- [Instructions to follow] The answer must consist of every line in the data below that holds the word "plus".

Revision tracking records
────
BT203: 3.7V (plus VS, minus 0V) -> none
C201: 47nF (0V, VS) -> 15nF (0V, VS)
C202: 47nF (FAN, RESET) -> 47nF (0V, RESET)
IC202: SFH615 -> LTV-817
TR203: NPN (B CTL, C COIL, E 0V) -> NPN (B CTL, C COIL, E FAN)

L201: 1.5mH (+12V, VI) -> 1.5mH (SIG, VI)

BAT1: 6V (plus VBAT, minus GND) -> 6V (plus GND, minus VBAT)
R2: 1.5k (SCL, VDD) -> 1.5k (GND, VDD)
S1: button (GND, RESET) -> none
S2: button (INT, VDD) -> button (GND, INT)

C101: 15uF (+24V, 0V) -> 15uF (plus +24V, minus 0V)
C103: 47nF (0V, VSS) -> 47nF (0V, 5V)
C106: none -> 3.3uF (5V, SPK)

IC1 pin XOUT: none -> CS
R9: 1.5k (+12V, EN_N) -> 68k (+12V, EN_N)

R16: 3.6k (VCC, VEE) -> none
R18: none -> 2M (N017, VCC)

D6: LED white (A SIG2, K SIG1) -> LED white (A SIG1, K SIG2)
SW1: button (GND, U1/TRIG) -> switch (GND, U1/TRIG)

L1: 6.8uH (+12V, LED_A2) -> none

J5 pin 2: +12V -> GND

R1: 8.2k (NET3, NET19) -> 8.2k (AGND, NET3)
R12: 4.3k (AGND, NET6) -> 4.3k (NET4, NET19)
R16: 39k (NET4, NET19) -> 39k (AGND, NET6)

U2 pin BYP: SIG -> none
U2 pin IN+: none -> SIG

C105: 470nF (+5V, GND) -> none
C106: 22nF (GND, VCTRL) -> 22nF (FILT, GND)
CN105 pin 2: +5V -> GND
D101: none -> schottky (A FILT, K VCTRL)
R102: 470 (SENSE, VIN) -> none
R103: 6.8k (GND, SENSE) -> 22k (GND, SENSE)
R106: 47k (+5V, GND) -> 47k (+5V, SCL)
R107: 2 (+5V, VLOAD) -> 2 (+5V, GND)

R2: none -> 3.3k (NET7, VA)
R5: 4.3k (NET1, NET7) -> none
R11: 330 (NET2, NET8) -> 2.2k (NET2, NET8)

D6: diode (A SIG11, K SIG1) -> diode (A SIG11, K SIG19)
────
- [Result of this exercise]
BT203: 3.7V (plus VS, minus 0V) -> none
BAT1: 6V (plus VBAT, minus GND) -> 6V (plus GND, minus VBAT)
C101: 15uF (+24V, 0V) -> 15uF (plus +24V, minus 0V)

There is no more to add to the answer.